>>>

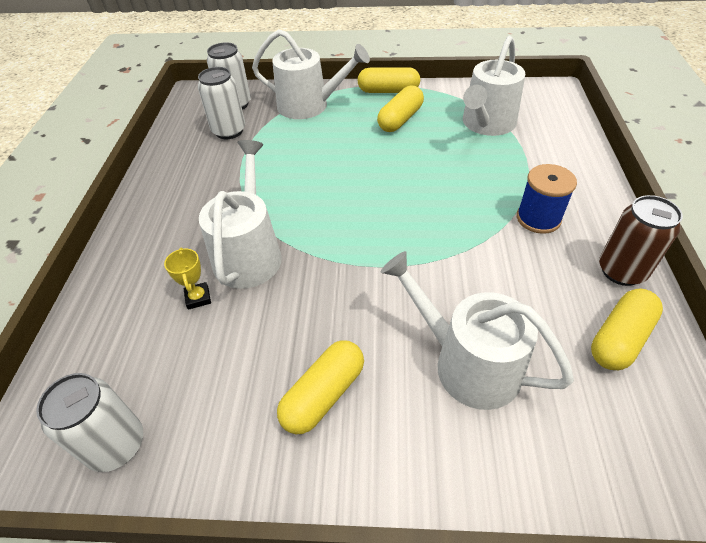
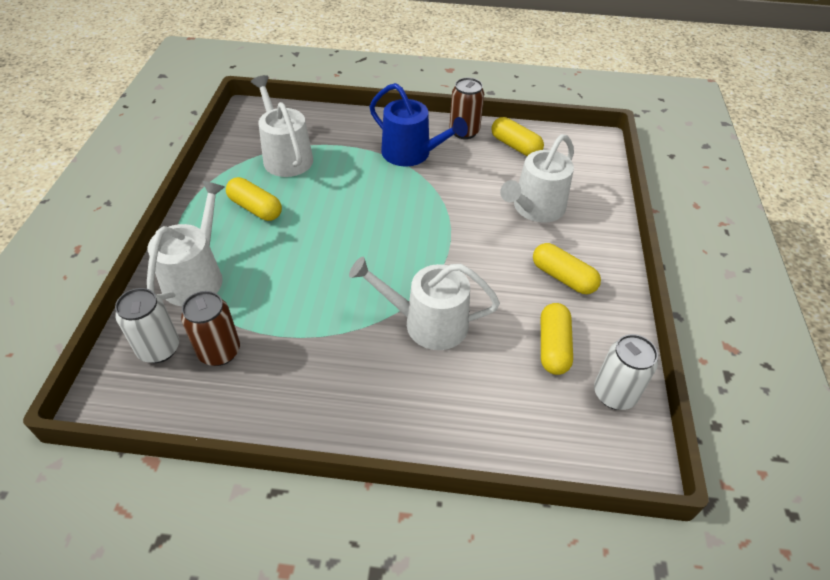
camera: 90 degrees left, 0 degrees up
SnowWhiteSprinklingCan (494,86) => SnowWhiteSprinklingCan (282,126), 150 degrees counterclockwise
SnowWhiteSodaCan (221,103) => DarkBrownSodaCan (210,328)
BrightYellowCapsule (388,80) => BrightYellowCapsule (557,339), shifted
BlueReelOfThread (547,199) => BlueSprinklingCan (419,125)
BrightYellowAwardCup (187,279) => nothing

<<<

=== Task brief ===
Counting the line that contains "SnowWhiteSprinklingCan (494,86) =>" as the first, copy exactly every line through the end of the records, and nothing else.

=== Your solution ===
SnowWhiteSprinklingCan (494,86) => SnowWhiteSprinklingCan (282,126), 150 degrees counterclockwise
SnowWhiteSodaCan (221,103) => DarkBrownSodaCan (210,328)
BrightYellowCapsule (388,80) => BrightYellowCapsule (557,339), shifted
BlueReelOfThread (547,199) => BlueSprinklingCan (419,125)
BrightYellowAwardCup (187,279) => nothing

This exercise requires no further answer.